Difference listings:
[Start of section]

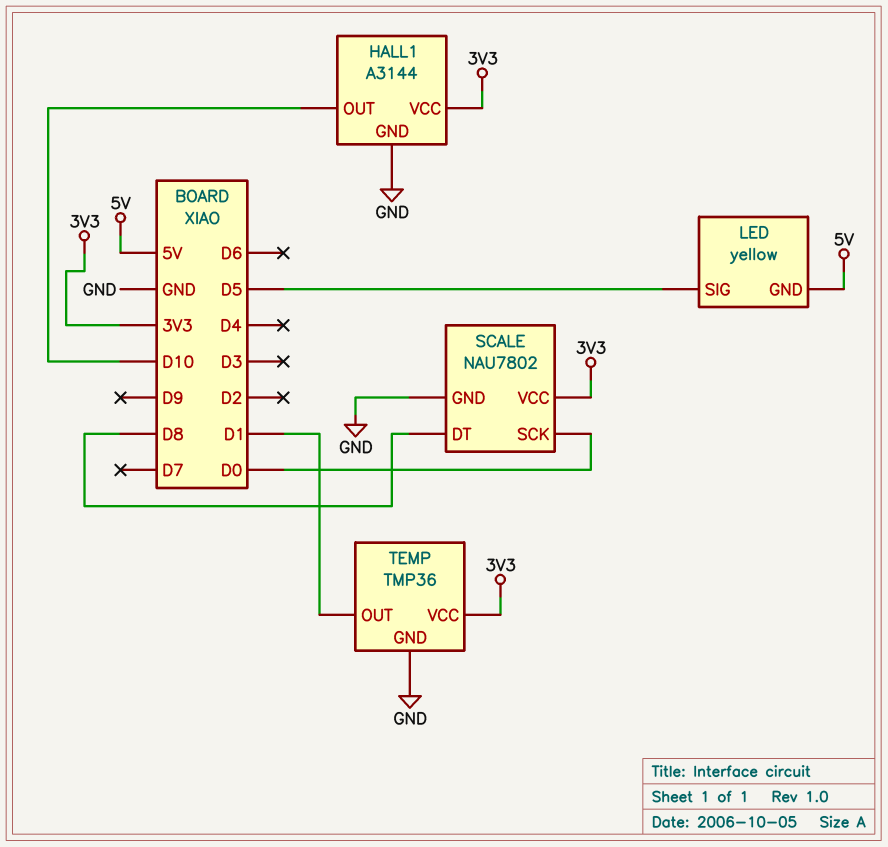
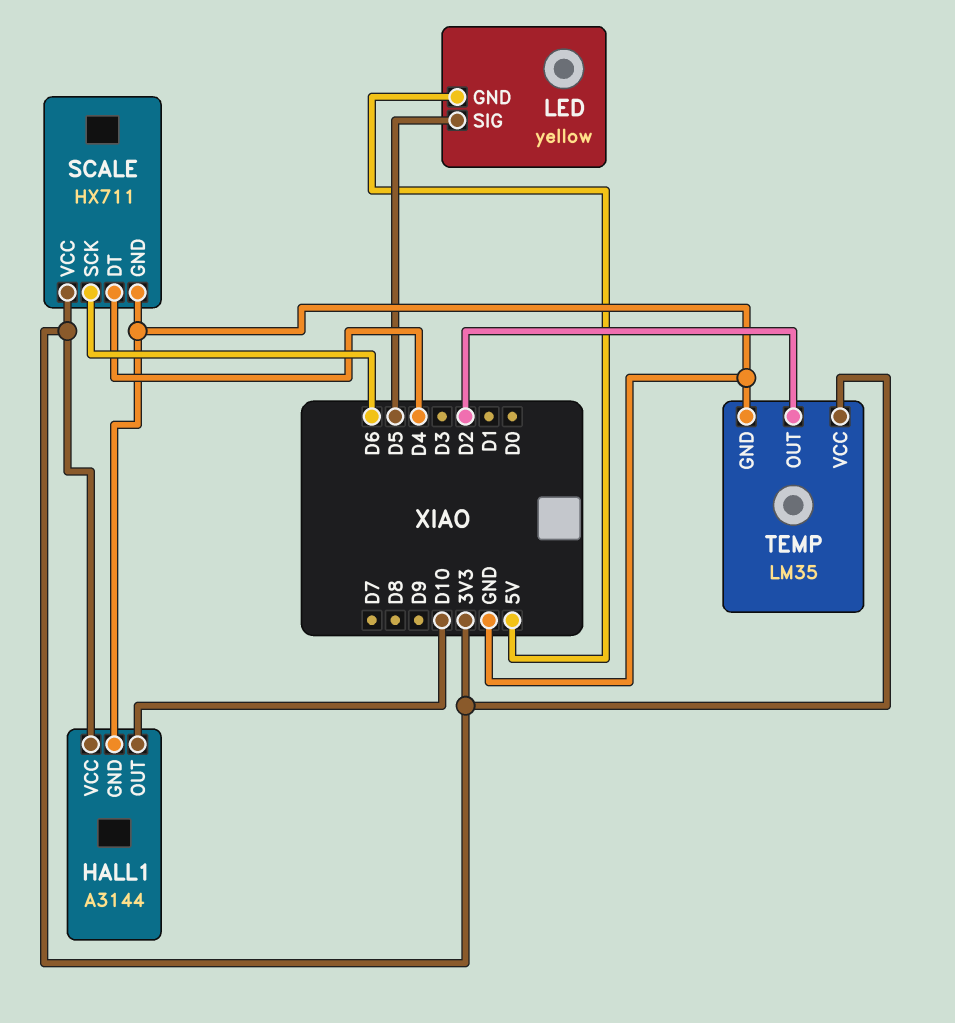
SCALE: NAU7802 -> HX711
SCALE pin DT: D8 -> D4
SCALE pin SCK: D0 -> D6
TEMP: TMP36 -> LM35
TEMP pin OUT: D1 -> D2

[End of section]

= Your objective =
Write out all the entries again, word for word, and print no images.

= Result of this exercise =
SCALE: NAU7802 -> HX711
SCALE pin DT: D8 -> D4
SCALE pin SCK: D0 -> D6
TEMP: TMP36 -> LM35
TEMP pin OUT: D1 -> D2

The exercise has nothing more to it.